--- START ---
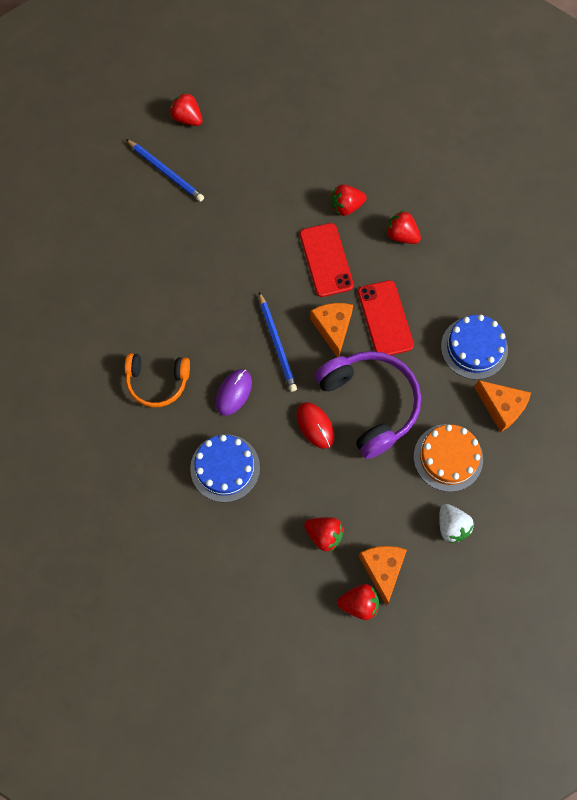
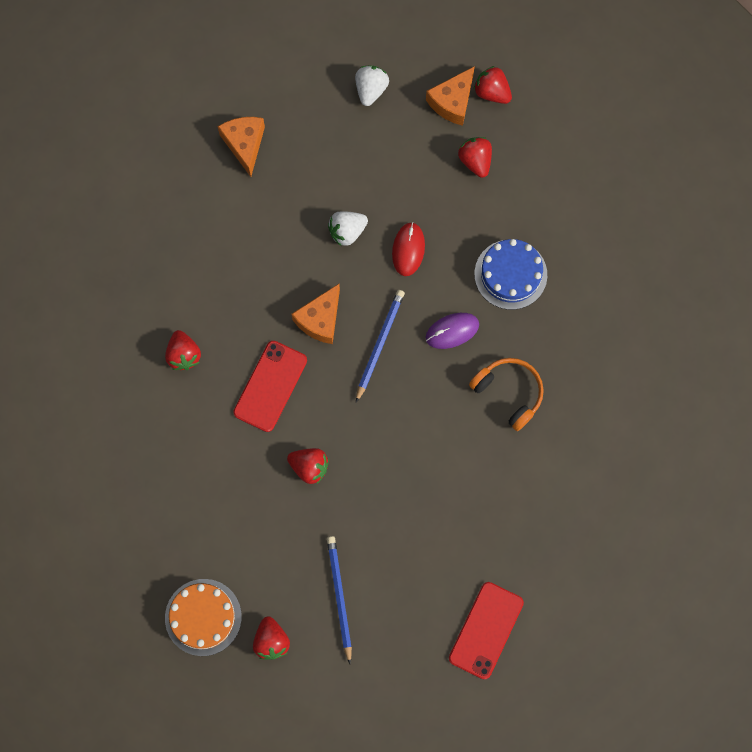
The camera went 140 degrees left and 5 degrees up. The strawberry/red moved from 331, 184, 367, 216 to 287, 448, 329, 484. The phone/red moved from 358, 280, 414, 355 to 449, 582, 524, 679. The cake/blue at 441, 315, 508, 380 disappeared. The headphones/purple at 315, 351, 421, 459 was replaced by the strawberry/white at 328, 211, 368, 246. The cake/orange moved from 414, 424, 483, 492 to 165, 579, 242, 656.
--- END ---
--- START ---
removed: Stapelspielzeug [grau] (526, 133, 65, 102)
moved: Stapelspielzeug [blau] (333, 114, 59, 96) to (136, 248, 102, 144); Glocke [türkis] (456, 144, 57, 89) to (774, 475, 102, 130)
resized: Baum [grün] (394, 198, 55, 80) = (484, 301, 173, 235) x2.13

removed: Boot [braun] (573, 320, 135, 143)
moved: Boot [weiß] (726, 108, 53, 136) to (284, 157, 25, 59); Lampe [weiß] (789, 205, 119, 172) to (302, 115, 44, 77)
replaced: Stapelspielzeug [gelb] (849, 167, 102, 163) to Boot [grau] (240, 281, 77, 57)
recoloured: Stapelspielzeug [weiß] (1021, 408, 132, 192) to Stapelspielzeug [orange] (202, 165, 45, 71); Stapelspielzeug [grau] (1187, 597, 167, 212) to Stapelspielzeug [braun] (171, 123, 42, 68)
--- END ---
* Task: Please transcribe only the lines in the records above running from the line that has "removed: Stapelspielzeug [grau]" through the line that has "moved: Stapelspielzeug [blau]", both included, exactly as they appear.

* Answer space:
removed: Stapelspielzeug [grau] (526, 133, 65, 102)
moved: Stapelspielzeug [blau] (333, 114, 59, 96) to (136, 248, 102, 144); Glocke [türkis] (456, 144, 57, 89) to (774, 475, 102, 130)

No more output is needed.